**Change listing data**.
..............................
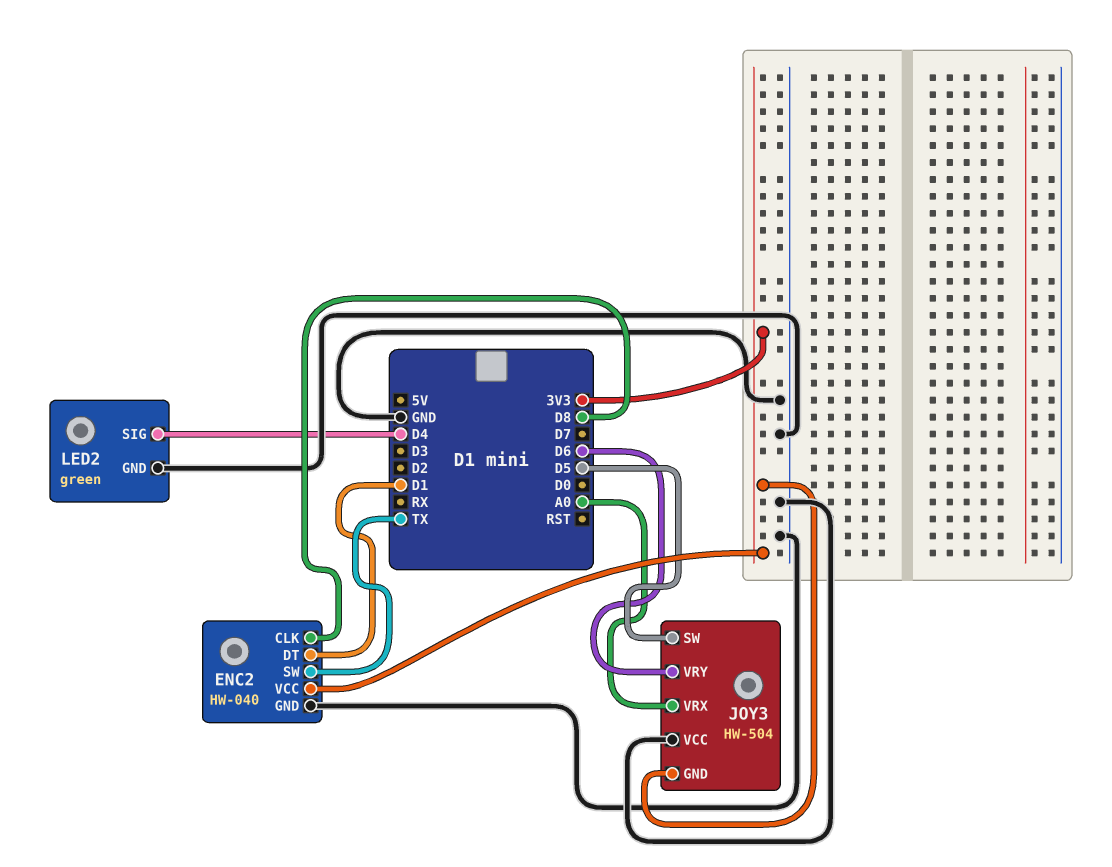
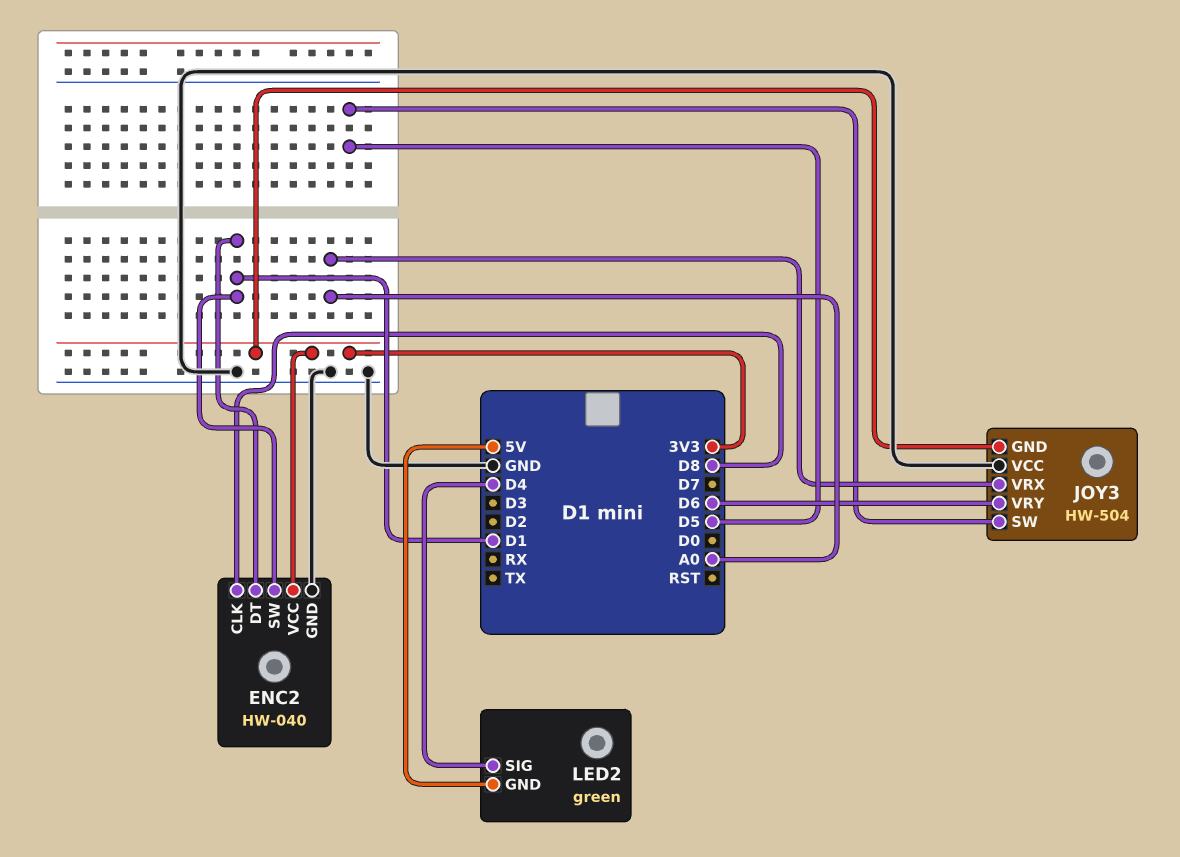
ENC2 pin SW: TX -> D1
LED2 pin GND: GND -> 5V

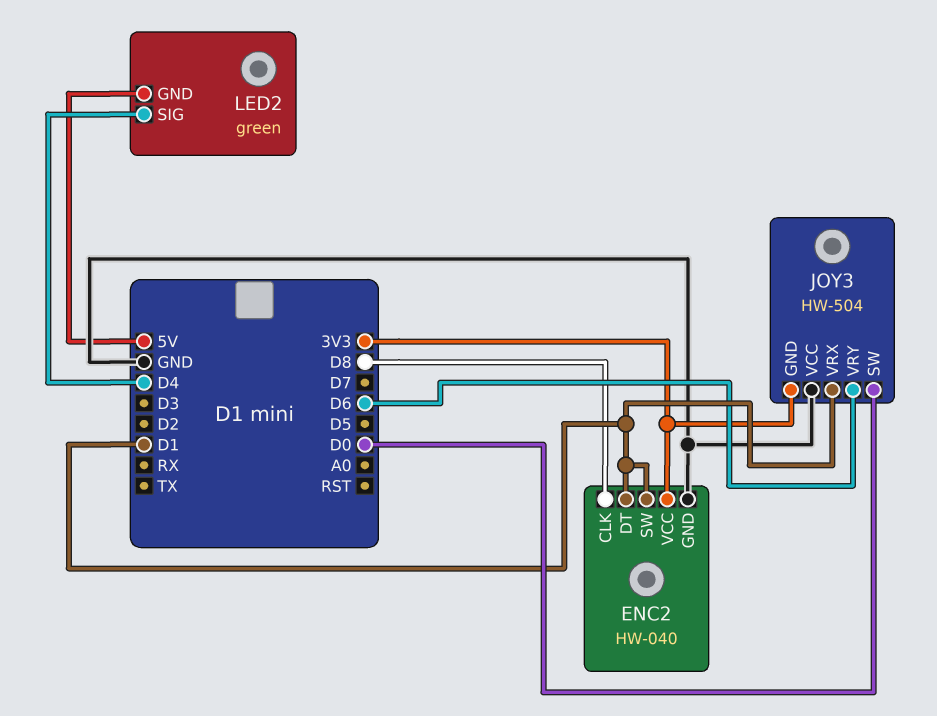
JOY3 pin SW: D5 -> D0
JOY3 pin VRX: A0 -> D1

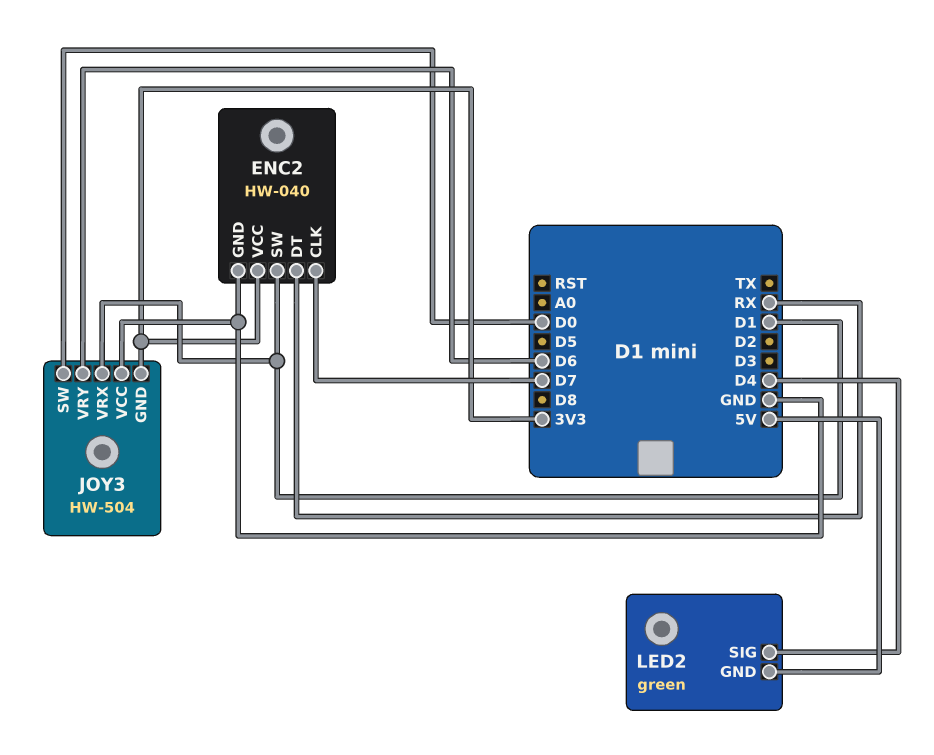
ENC2 pin CLK: D8 -> D7
ENC2 pin DT: D1 -> RX

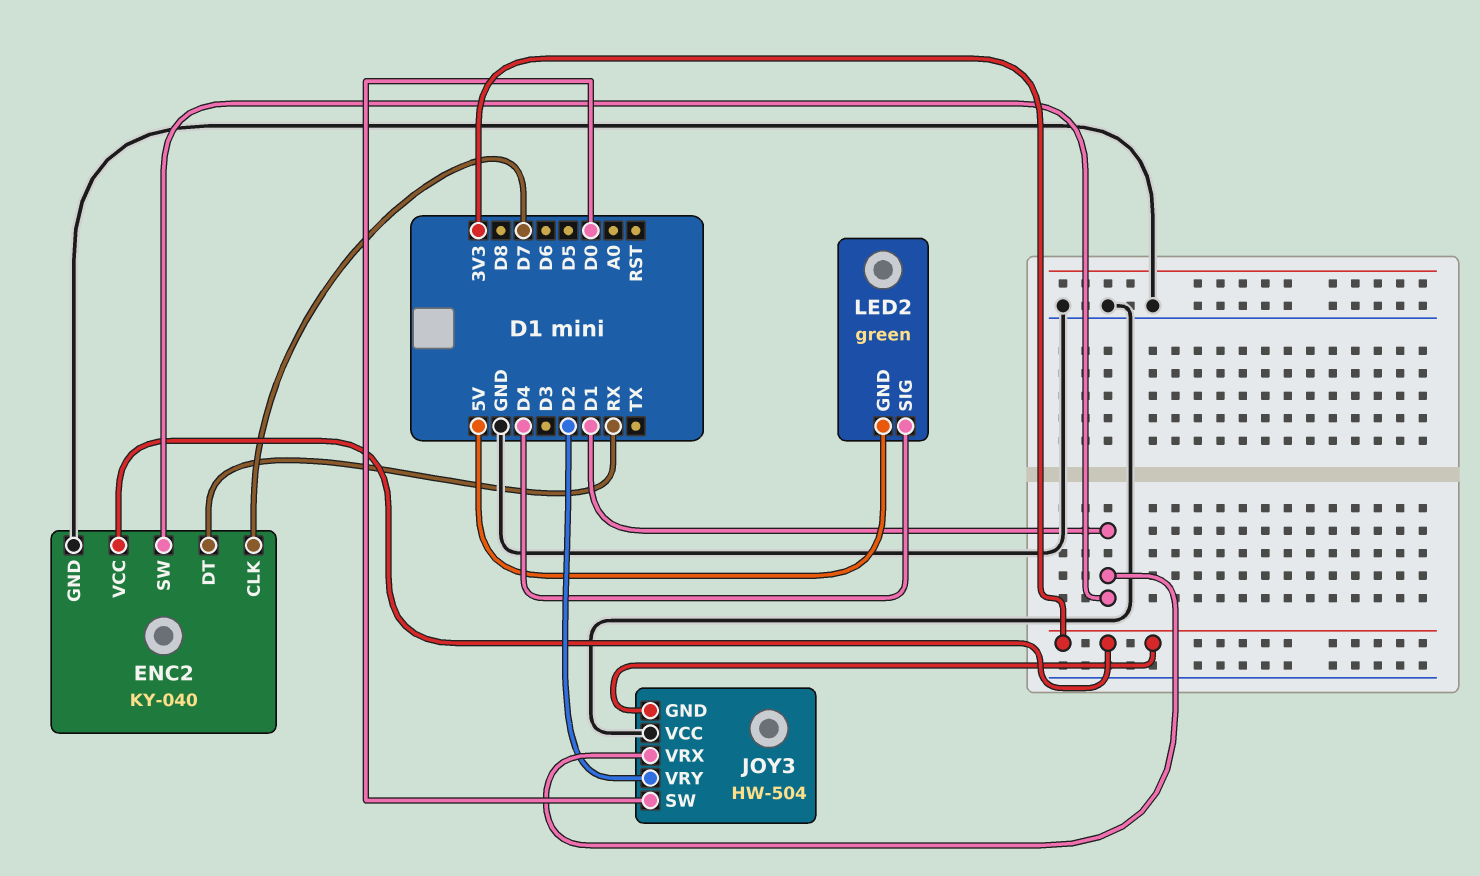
ENC2: HW-040 -> KY-040
JOY3 pin VRY: D6 -> D2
..............................
An exact copy of the records above is needed, free of pictures.

**The completed task**.
ENC2 pin SW: TX -> D1
LED2 pin GND: GND -> 5V

JOY3 pin SW: D5 -> D0
JOY3 pin VRX: A0 -> D1

ENC2 pin CLK: D8 -> D7
ENC2 pin DT: D1 -> RX

ENC2: HW-040 -> KY-040
JOY3 pin VRY: D6 -> D2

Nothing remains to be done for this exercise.